**Problem description**:
Please state the number of lines in the material below that contain "appeared", with no other words.

**Data section**:
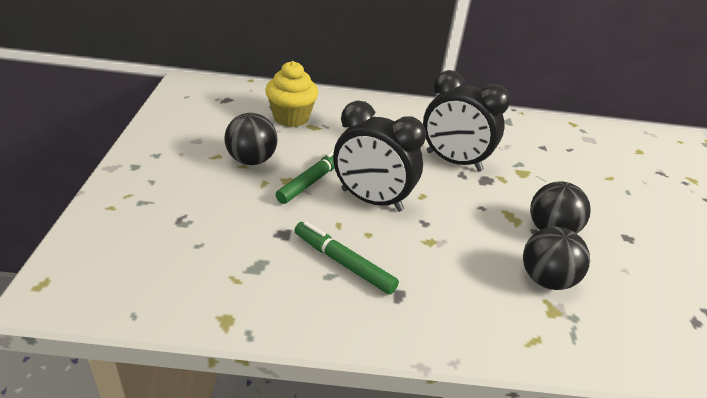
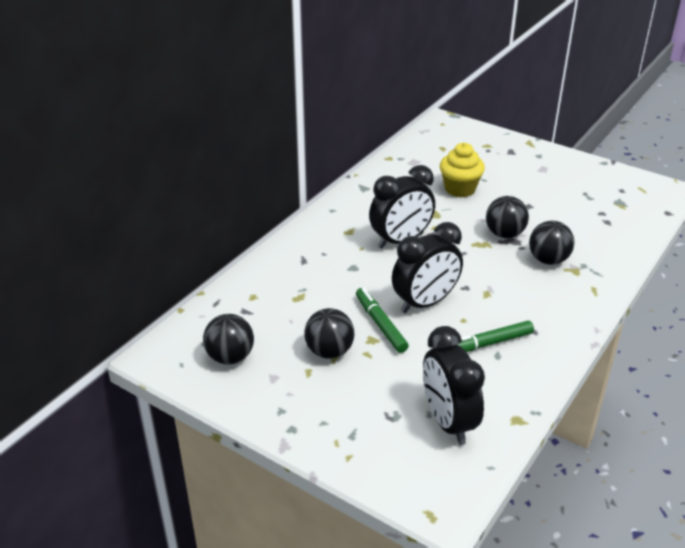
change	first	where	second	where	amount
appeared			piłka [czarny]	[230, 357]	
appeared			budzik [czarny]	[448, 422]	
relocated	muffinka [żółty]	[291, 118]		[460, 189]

**Expected answer**:
2